- [Aim of the task]: Please count the lines below that contain the word "down", and reply with that number alone.
━━ Dataset entries
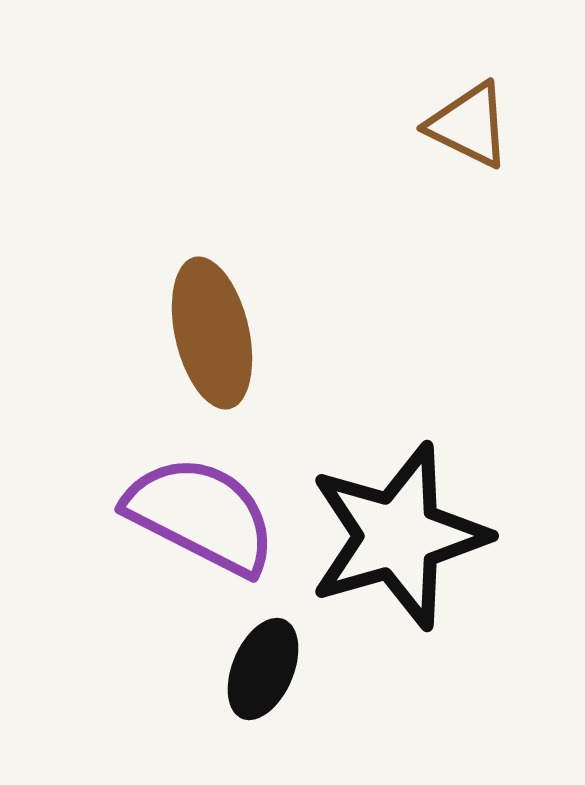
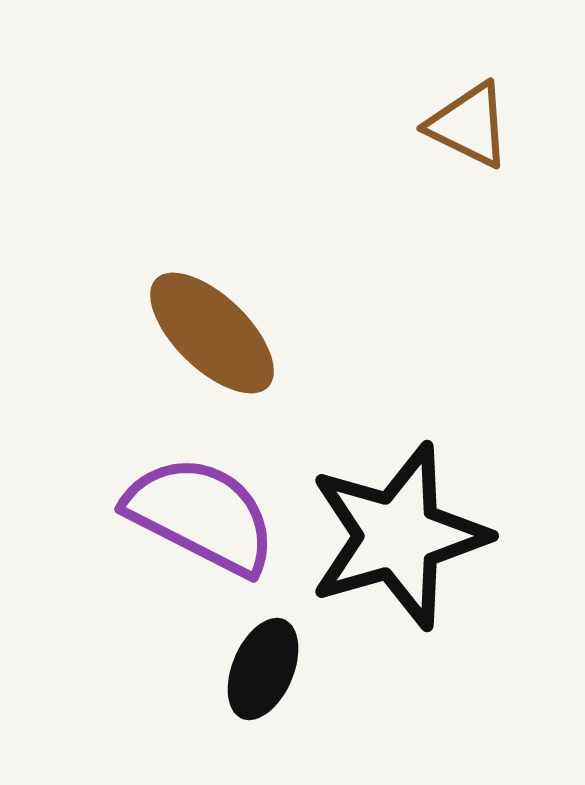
brown ellipse: rotated 33 degrees counterclockwise
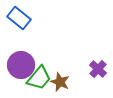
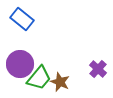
blue rectangle: moved 3 px right, 1 px down
purple circle: moved 1 px left, 1 px up
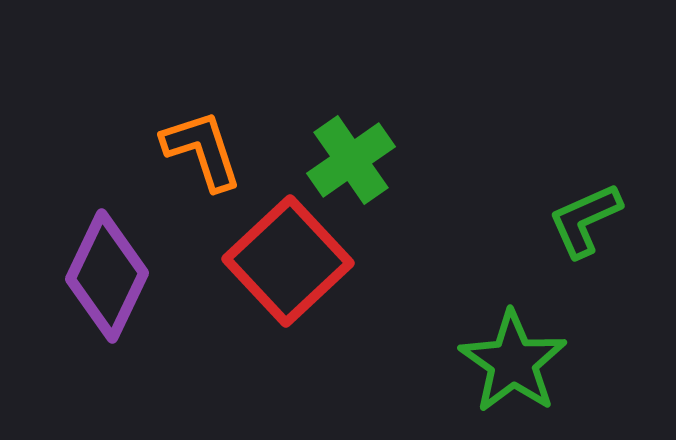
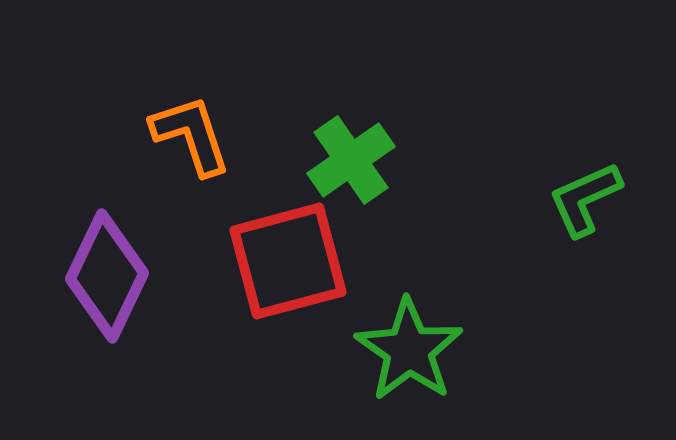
orange L-shape: moved 11 px left, 15 px up
green L-shape: moved 21 px up
red square: rotated 28 degrees clockwise
green star: moved 104 px left, 12 px up
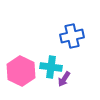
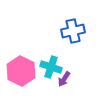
blue cross: moved 1 px right, 5 px up
cyan cross: rotated 10 degrees clockwise
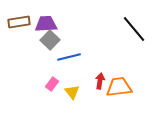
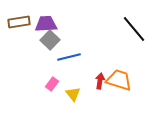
orange trapezoid: moved 7 px up; rotated 24 degrees clockwise
yellow triangle: moved 1 px right, 2 px down
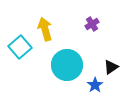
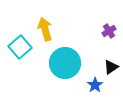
purple cross: moved 17 px right, 7 px down
cyan circle: moved 2 px left, 2 px up
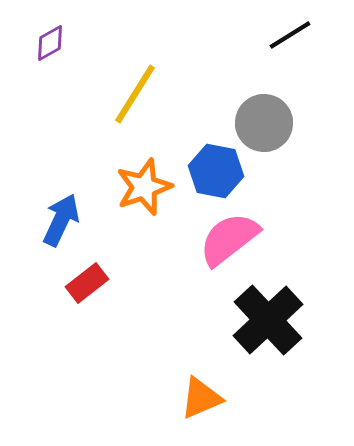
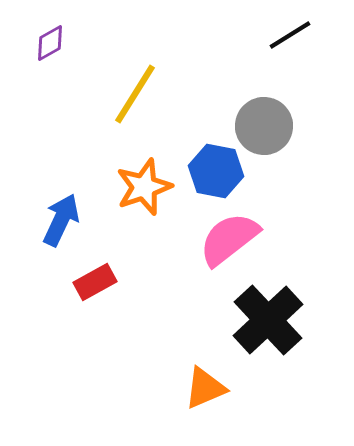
gray circle: moved 3 px down
red rectangle: moved 8 px right, 1 px up; rotated 9 degrees clockwise
orange triangle: moved 4 px right, 10 px up
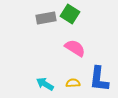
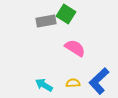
green square: moved 4 px left
gray rectangle: moved 3 px down
blue L-shape: moved 2 px down; rotated 40 degrees clockwise
cyan arrow: moved 1 px left, 1 px down
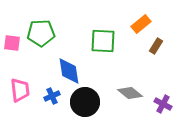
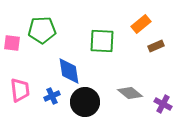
green pentagon: moved 1 px right, 3 px up
green square: moved 1 px left
brown rectangle: rotated 35 degrees clockwise
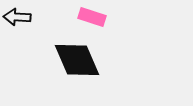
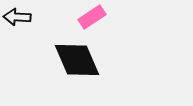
pink rectangle: rotated 52 degrees counterclockwise
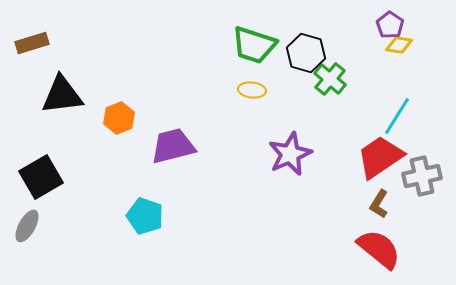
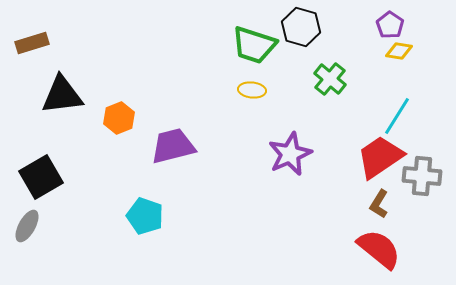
yellow diamond: moved 6 px down
black hexagon: moved 5 px left, 26 px up
gray cross: rotated 18 degrees clockwise
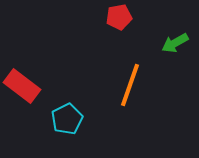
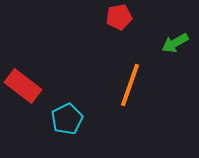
red rectangle: moved 1 px right
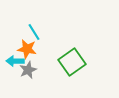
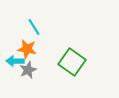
cyan line: moved 5 px up
green square: rotated 20 degrees counterclockwise
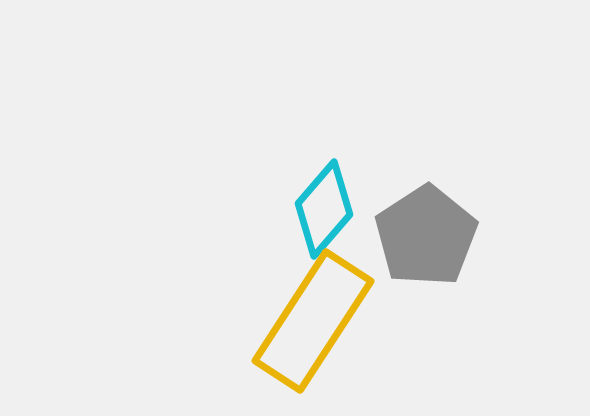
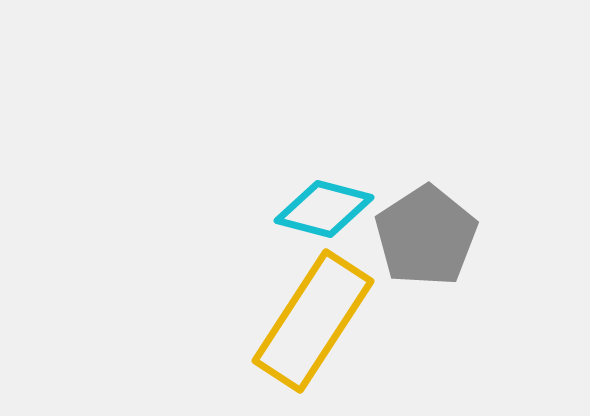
cyan diamond: rotated 64 degrees clockwise
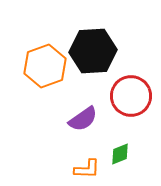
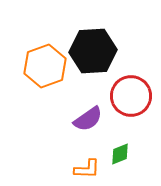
purple semicircle: moved 5 px right
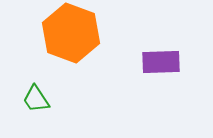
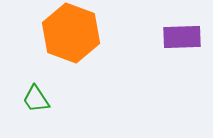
purple rectangle: moved 21 px right, 25 px up
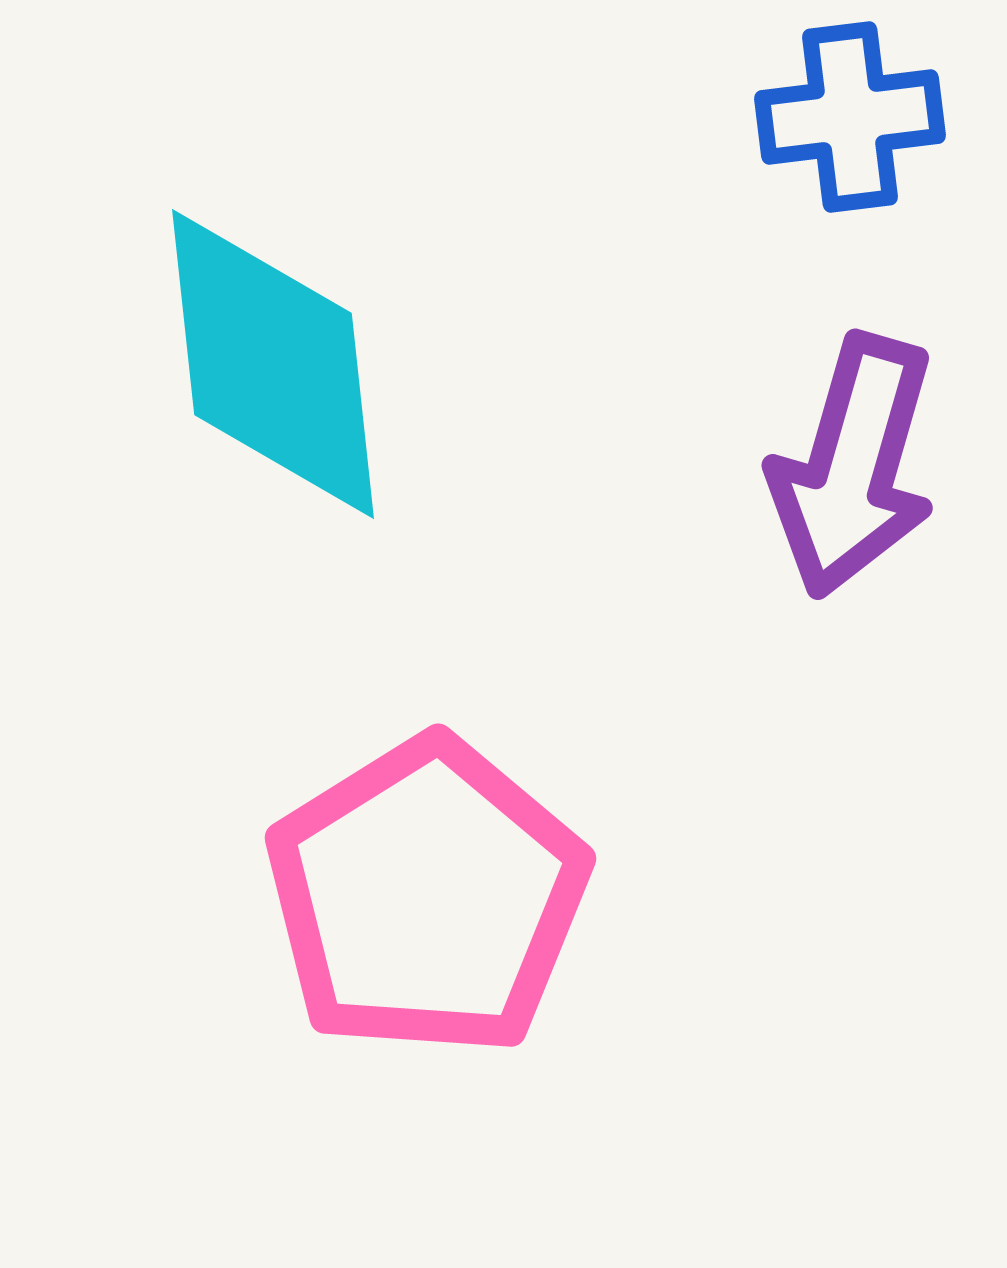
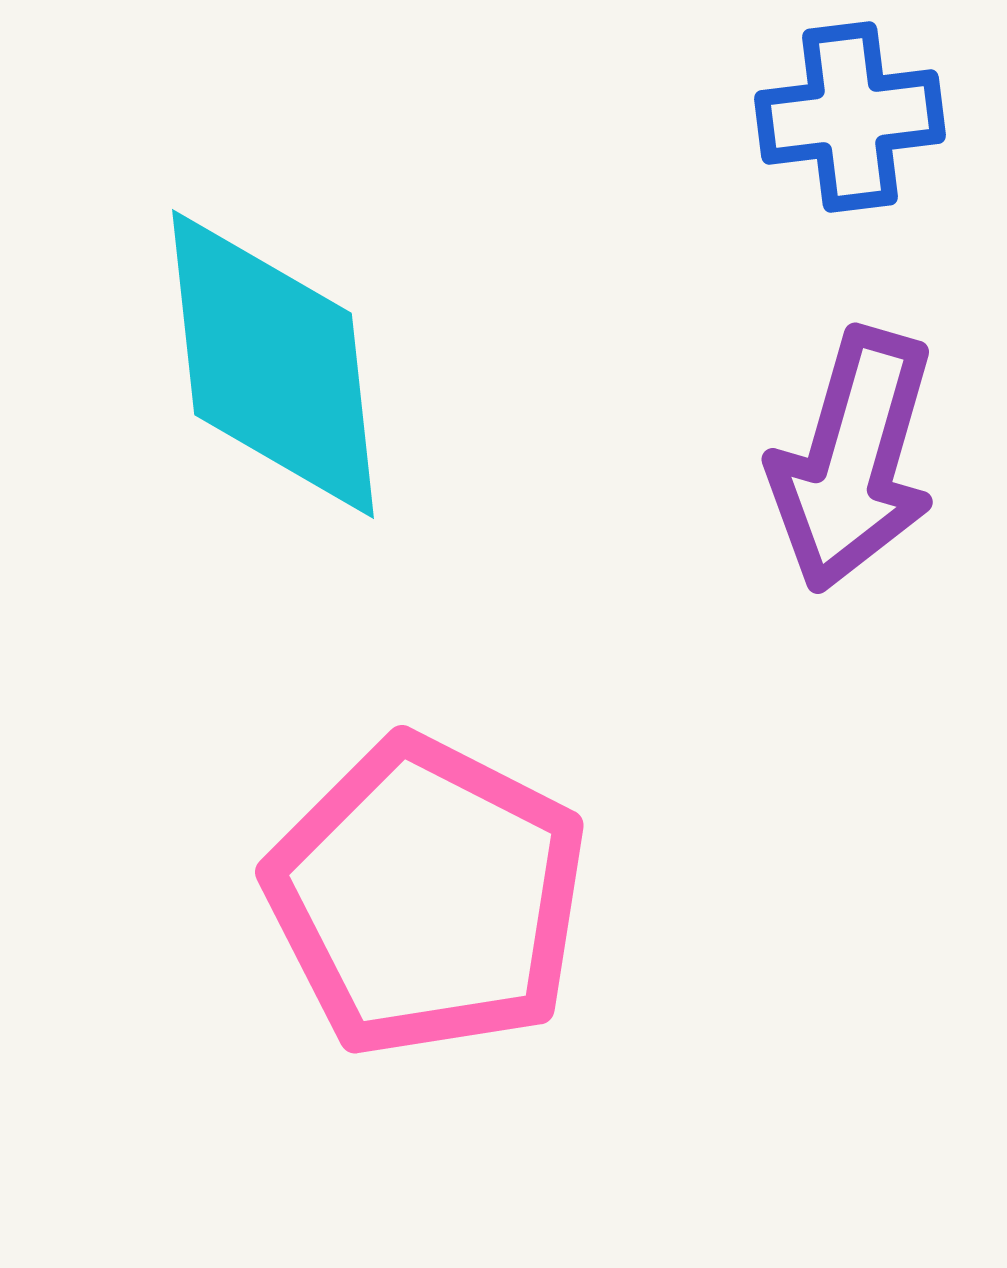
purple arrow: moved 6 px up
pink pentagon: rotated 13 degrees counterclockwise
━━━━
- [Written answer]: 8